Instructions to follow → The expected output is the first line of the data below and every line after it, up to and including the line containing "purple trophy: 9 -> 7", each reproduced exactly.

──────── Data section

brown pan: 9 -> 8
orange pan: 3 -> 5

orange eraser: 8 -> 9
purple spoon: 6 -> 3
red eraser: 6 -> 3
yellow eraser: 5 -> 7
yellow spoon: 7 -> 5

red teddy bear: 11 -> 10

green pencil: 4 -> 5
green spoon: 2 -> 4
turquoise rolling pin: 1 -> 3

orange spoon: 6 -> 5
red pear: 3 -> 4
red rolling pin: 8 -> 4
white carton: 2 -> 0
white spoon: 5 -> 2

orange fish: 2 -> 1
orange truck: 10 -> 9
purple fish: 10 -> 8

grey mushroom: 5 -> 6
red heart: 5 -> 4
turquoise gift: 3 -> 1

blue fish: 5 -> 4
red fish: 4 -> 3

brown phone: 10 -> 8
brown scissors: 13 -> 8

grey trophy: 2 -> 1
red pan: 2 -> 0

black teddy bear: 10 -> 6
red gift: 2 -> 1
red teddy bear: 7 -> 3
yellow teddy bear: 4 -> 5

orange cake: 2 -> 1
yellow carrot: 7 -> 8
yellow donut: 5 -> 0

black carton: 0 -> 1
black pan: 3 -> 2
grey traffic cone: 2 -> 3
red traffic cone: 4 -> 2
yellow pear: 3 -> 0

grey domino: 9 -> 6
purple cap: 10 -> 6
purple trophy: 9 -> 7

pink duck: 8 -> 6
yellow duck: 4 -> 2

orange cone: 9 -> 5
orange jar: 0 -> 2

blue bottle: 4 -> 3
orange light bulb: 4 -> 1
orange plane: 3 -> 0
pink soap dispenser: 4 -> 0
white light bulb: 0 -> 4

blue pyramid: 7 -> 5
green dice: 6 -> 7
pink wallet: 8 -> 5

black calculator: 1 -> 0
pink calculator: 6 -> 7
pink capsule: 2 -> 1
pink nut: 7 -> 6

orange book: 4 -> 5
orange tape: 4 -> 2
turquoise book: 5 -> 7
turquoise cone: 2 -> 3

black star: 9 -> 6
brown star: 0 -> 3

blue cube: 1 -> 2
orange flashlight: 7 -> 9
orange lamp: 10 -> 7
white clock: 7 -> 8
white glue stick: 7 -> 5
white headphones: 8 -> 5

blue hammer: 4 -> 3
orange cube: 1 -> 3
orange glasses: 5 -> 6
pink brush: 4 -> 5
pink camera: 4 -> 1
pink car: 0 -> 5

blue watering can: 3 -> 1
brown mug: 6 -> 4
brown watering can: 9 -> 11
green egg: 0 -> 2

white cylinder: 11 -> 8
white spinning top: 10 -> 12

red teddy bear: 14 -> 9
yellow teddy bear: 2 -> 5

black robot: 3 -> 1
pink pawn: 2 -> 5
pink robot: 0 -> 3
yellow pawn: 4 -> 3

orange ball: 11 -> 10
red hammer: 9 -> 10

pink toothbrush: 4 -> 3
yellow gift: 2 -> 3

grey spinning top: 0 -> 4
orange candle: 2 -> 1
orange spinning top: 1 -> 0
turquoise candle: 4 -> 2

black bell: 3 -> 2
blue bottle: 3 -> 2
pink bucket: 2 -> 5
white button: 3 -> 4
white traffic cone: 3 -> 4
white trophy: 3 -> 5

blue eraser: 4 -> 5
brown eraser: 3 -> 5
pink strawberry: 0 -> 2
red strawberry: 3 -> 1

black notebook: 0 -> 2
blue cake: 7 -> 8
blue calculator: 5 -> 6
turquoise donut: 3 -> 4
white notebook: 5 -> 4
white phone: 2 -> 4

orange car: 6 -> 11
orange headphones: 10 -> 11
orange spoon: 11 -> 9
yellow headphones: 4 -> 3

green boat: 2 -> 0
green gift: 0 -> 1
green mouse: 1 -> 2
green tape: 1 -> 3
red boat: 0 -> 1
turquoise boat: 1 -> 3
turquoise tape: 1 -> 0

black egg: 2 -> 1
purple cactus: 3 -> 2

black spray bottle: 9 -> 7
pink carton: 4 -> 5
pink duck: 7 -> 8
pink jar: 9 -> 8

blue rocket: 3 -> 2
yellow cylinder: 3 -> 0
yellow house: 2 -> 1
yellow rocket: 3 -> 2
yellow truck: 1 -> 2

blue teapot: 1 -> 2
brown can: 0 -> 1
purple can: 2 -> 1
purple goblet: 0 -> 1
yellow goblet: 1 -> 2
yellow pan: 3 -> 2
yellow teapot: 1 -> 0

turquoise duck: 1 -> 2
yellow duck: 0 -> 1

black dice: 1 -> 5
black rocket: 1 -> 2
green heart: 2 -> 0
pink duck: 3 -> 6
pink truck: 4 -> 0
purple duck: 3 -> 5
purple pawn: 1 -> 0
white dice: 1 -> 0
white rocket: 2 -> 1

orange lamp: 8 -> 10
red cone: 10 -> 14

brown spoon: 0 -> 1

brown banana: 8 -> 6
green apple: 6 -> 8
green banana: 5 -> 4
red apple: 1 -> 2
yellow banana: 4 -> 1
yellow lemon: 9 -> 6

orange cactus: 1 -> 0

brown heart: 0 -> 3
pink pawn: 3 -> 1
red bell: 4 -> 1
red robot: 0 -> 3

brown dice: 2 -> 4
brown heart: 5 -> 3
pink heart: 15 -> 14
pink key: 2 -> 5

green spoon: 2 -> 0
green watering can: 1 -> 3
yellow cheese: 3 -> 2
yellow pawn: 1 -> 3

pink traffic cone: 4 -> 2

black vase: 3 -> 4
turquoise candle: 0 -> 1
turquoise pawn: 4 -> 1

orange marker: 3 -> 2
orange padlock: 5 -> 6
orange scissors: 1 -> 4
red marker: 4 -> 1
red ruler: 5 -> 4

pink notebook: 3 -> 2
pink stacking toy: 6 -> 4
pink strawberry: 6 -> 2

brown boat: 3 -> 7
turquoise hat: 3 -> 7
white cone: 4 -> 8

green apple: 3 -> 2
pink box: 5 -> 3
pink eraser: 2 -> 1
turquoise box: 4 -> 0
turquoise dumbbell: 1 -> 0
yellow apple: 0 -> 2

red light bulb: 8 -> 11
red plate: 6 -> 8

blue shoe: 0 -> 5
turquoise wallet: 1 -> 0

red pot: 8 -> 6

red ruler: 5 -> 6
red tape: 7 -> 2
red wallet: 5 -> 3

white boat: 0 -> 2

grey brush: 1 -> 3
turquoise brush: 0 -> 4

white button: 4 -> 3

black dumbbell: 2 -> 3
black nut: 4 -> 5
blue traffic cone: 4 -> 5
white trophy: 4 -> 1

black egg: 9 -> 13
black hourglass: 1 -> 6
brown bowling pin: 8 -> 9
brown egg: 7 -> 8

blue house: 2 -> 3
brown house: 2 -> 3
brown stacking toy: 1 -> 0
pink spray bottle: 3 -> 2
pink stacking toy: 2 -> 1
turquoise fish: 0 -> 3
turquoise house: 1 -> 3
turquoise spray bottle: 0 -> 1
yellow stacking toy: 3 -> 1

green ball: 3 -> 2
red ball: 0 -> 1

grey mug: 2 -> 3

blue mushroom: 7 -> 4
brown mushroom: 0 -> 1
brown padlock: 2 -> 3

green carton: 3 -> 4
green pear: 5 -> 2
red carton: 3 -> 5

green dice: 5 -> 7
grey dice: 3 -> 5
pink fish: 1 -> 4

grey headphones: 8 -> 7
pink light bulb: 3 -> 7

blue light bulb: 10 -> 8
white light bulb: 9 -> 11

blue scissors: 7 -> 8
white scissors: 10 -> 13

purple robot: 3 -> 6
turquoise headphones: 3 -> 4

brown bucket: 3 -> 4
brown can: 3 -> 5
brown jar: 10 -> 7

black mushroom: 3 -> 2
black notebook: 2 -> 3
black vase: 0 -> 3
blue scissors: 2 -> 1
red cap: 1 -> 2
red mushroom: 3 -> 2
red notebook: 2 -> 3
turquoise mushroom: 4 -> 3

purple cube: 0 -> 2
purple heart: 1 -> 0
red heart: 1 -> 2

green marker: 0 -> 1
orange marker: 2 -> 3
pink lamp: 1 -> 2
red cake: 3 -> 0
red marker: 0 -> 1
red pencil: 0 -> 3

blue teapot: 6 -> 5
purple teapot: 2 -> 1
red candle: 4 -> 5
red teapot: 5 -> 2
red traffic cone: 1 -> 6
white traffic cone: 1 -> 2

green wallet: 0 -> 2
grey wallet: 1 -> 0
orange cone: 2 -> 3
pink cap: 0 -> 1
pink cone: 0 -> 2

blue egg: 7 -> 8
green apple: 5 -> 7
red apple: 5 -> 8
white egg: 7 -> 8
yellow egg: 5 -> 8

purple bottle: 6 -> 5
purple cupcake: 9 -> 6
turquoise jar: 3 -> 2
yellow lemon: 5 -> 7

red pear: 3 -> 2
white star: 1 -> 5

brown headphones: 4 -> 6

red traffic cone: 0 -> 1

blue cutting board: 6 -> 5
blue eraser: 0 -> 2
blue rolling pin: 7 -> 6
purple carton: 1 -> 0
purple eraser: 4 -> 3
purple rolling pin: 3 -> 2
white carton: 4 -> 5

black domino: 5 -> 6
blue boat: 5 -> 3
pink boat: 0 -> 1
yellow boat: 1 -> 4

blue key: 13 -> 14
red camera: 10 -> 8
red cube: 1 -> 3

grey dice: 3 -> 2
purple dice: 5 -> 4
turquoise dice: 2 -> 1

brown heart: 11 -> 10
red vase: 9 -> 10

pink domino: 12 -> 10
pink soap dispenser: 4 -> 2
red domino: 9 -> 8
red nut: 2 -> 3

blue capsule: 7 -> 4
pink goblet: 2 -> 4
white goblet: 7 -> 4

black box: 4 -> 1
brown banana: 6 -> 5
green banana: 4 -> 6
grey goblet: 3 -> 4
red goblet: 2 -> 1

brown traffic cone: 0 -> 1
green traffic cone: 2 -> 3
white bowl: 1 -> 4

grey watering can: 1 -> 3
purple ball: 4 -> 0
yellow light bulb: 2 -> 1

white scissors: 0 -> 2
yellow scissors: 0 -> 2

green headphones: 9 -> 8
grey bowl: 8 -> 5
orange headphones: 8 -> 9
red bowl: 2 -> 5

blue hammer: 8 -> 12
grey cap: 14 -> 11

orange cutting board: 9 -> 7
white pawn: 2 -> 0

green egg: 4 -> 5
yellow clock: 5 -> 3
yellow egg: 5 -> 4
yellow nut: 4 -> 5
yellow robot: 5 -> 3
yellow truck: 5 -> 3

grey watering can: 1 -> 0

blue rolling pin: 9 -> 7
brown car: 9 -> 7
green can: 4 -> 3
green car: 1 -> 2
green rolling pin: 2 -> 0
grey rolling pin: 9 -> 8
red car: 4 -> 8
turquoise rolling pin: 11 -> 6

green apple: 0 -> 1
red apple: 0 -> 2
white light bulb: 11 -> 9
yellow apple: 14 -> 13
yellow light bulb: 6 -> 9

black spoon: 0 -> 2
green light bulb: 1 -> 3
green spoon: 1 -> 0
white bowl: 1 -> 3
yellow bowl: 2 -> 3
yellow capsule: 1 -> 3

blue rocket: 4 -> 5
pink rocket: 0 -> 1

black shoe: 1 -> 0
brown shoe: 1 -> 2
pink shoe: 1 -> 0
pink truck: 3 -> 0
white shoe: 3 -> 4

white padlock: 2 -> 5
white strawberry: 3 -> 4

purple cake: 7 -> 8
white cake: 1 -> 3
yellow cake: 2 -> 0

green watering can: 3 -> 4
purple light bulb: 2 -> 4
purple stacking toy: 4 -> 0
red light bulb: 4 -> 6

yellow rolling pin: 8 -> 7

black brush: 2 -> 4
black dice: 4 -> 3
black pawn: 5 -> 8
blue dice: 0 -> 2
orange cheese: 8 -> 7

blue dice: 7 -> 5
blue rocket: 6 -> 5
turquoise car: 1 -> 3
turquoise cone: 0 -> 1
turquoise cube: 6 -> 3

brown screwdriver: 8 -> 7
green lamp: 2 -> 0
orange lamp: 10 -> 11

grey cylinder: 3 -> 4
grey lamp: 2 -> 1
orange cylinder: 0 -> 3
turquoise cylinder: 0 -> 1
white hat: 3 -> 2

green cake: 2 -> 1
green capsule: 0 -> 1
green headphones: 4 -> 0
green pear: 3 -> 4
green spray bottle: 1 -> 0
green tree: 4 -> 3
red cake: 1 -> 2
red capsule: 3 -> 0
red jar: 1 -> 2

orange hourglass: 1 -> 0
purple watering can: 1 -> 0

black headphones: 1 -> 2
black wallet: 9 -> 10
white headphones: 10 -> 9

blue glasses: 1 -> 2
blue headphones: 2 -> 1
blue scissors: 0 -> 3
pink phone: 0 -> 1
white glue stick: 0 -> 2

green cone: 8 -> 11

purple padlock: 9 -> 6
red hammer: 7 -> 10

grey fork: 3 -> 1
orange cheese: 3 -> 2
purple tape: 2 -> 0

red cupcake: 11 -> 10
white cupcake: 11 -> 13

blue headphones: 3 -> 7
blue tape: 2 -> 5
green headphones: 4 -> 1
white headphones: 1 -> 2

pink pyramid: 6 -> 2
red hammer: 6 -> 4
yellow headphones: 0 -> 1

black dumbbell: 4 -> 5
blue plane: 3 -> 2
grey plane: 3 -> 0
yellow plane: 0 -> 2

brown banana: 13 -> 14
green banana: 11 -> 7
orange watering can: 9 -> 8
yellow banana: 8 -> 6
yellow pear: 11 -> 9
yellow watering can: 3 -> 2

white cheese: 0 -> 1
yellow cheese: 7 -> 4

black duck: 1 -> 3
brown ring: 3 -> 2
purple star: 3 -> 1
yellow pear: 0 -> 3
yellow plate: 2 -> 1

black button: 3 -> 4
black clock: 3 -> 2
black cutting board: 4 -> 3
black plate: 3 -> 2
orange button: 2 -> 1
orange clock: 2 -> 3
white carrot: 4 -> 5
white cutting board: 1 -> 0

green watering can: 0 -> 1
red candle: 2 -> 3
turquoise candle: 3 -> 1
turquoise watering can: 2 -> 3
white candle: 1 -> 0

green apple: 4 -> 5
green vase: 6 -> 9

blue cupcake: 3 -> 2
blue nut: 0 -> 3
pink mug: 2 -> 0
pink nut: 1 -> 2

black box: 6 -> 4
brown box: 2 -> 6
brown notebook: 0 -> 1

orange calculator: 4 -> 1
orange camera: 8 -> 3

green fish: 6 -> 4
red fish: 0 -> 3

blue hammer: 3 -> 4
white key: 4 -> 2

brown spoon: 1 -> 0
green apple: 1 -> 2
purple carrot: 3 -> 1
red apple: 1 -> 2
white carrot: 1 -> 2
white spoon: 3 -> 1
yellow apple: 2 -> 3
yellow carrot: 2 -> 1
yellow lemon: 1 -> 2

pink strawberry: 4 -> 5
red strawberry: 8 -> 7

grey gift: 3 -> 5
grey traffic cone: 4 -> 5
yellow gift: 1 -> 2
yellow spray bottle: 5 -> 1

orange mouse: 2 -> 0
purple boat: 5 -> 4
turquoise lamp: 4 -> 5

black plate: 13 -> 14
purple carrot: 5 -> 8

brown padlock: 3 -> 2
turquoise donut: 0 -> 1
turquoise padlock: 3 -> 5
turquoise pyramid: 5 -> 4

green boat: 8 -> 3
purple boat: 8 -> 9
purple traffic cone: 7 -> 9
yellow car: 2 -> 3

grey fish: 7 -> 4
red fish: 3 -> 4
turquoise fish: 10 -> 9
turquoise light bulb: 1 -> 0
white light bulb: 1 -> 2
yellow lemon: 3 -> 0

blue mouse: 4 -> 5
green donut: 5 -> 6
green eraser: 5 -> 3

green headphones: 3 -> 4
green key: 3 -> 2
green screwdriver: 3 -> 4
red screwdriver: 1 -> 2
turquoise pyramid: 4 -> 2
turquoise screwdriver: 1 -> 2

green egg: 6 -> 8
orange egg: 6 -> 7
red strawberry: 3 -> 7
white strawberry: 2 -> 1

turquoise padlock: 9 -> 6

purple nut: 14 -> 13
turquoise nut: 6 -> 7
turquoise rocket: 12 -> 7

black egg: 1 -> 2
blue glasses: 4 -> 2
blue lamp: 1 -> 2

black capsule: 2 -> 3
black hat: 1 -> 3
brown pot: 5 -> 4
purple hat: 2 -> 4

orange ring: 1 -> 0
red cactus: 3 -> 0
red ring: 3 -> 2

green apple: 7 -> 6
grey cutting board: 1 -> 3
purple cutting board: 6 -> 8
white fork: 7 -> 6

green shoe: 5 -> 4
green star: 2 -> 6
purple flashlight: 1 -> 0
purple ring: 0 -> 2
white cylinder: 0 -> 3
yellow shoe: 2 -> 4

────────────────

Answer box →
brown pan: 9 -> 8
orange pan: 3 -> 5

orange eraser: 8 -> 9
purple spoon: 6 -> 3
red eraser: 6 -> 3
yellow eraser: 5 -> 7
yellow spoon: 7 -> 5

red teddy bear: 11 -> 10

green pencil: 4 -> 5
green spoon: 2 -> 4
turquoise rolling pin: 1 -> 3

orange spoon: 6 -> 5
red pear: 3 -> 4
red rolling pin: 8 -> 4
white carton: 2 -> 0
white spoon: 5 -> 2

orange fish: 2 -> 1
orange truck: 10 -> 9
purple fish: 10 -> 8

grey mushroom: 5 -> 6
red heart: 5 -> 4
turquoise gift: 3 -> 1

blue fish: 5 -> 4
red fish: 4 -> 3

brown phone: 10 -> 8
brown scissors: 13 -> 8

grey trophy: 2 -> 1
red pan: 2 -> 0

black teddy bear: 10 -> 6
red gift: 2 -> 1
red teddy bear: 7 -> 3
yellow teddy bear: 4 -> 5

orange cake: 2 -> 1
yellow carrot: 7 -> 8
yellow donut: 5 -> 0

black carton: 0 -> 1
black pan: 3 -> 2
grey traffic cone: 2 -> 3
red traffic cone: 4 -> 2
yellow pear: 3 -> 0

grey domino: 9 -> 6
purple cap: 10 -> 6
purple trophy: 9 -> 7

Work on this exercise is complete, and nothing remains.